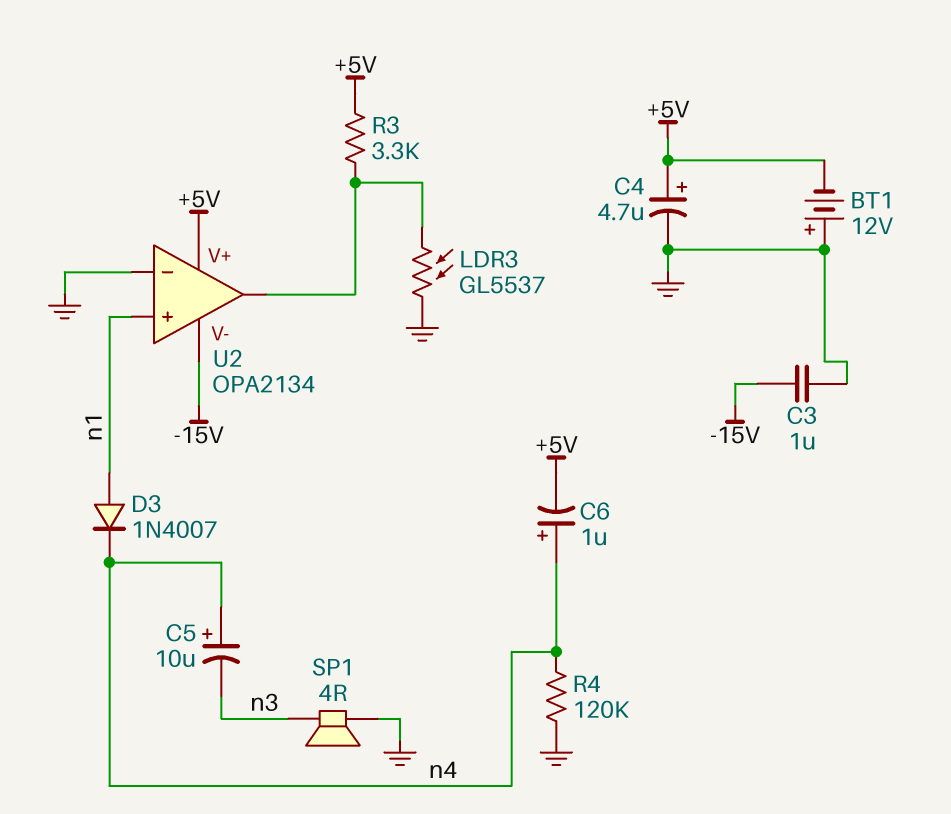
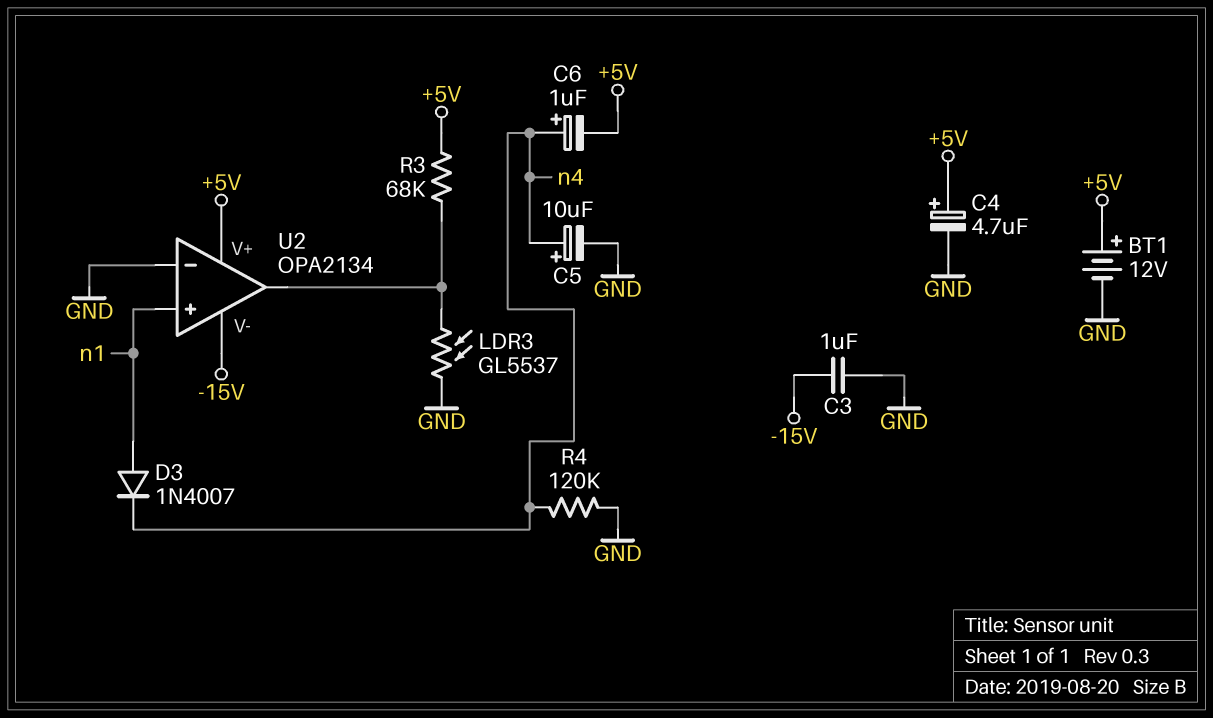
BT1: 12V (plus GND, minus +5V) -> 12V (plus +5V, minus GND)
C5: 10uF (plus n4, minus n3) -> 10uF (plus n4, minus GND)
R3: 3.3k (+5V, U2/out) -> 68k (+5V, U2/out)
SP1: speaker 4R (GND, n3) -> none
==
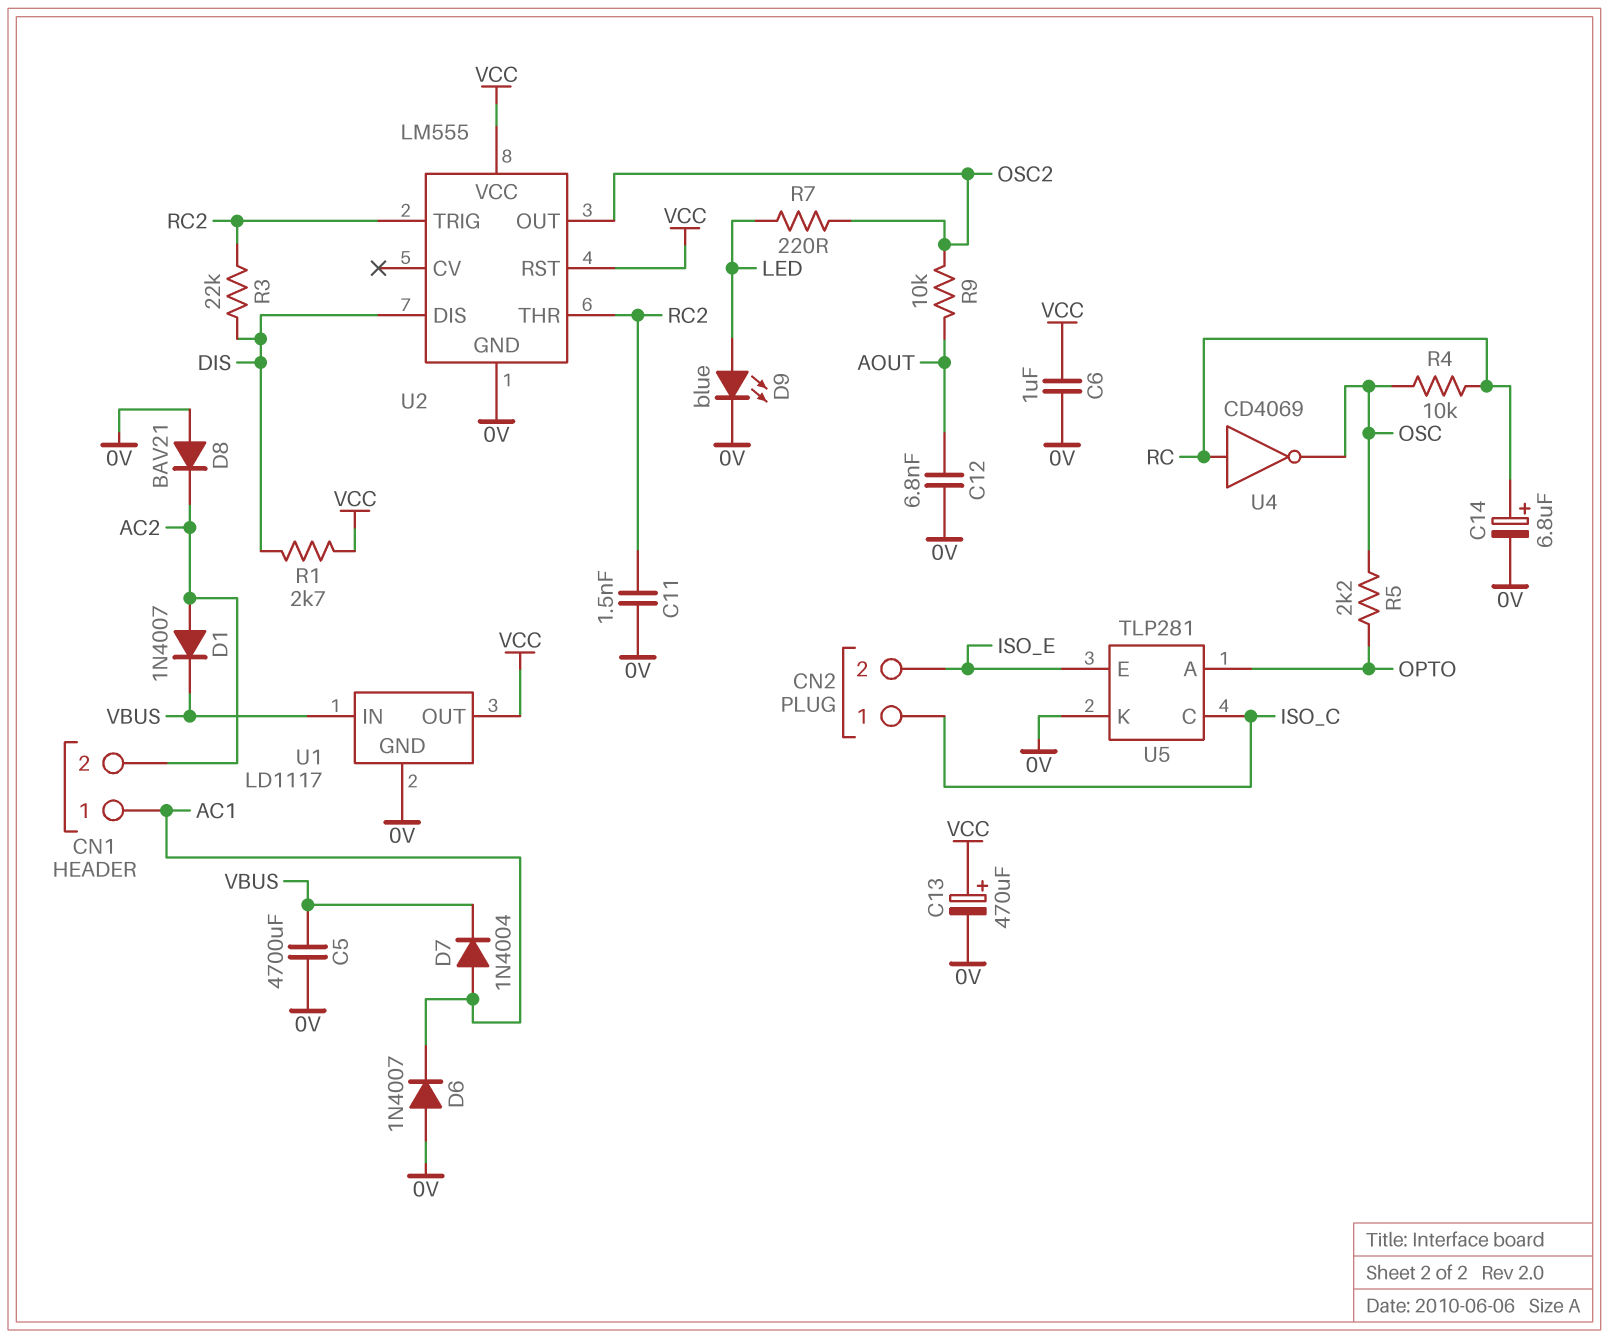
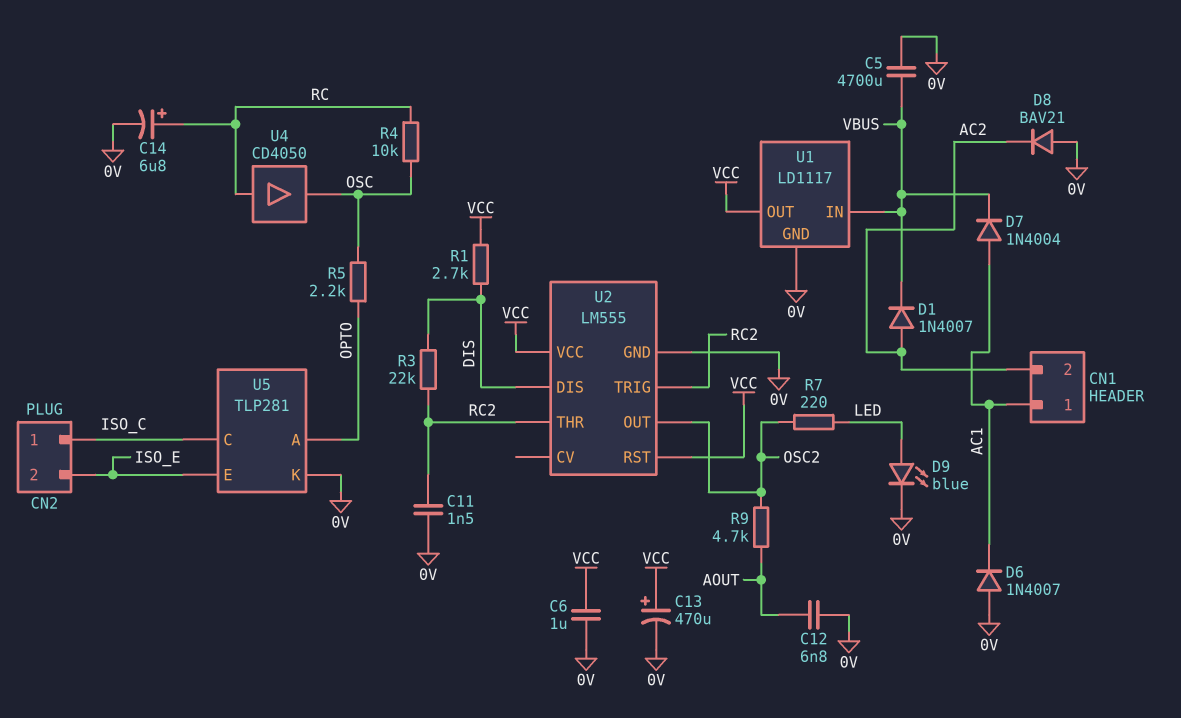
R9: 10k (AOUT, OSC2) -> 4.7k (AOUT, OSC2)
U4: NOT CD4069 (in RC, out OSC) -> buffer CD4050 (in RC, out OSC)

Exercise details:
Going through the material above, tally the lines holding "plus" and give the number alone.

Reply to the exercise:
2